● **TASK TO COMPLETE**:
Print the full set of records below, character for character and picture-free.

━━━━━ RECORD SET ━━━━━

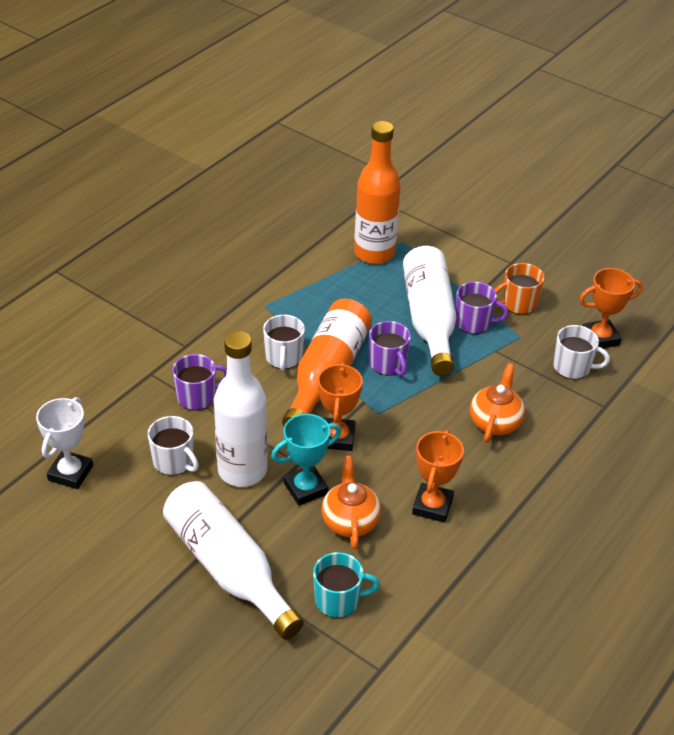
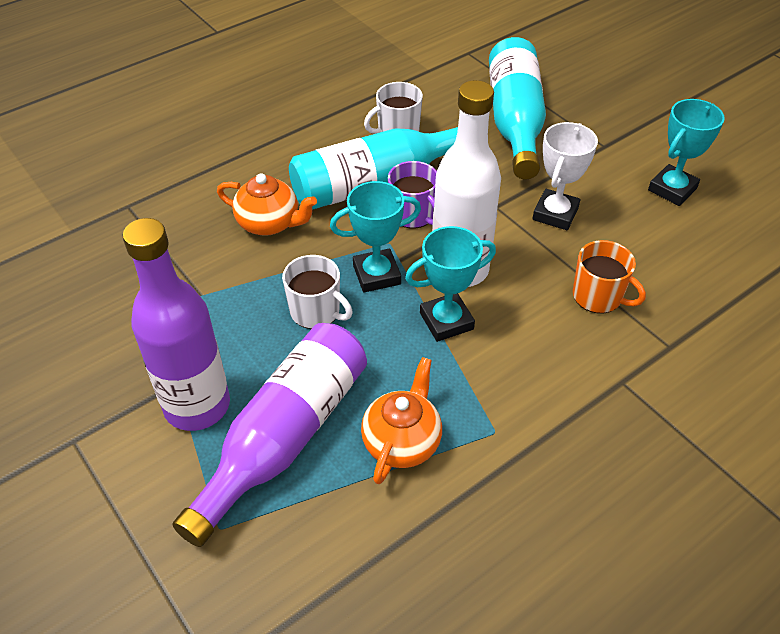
orange bottle: 2 -> 0
orange trophy: 3 -> 0
purple bottle: 0 -> 2
purple mug: 3 -> 1
turquoise bottle: 0 -> 2
turquoise mug: 1 -> 0
turquoise trophy: 1 -> 3
white bottle: 3 -> 1
white mug: 3 -> 2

━━━━━

● **SOLUTION FOR THIS EXERCISE**:
orange bottle: 2 -> 0
orange trophy: 3 -> 0
purple bottle: 0 -> 2
purple mug: 3 -> 1
turquoise bottle: 0 -> 2
turquoise mug: 1 -> 0
turquoise trophy: 1 -> 3
white bottle: 3 -> 1
white mug: 3 -> 2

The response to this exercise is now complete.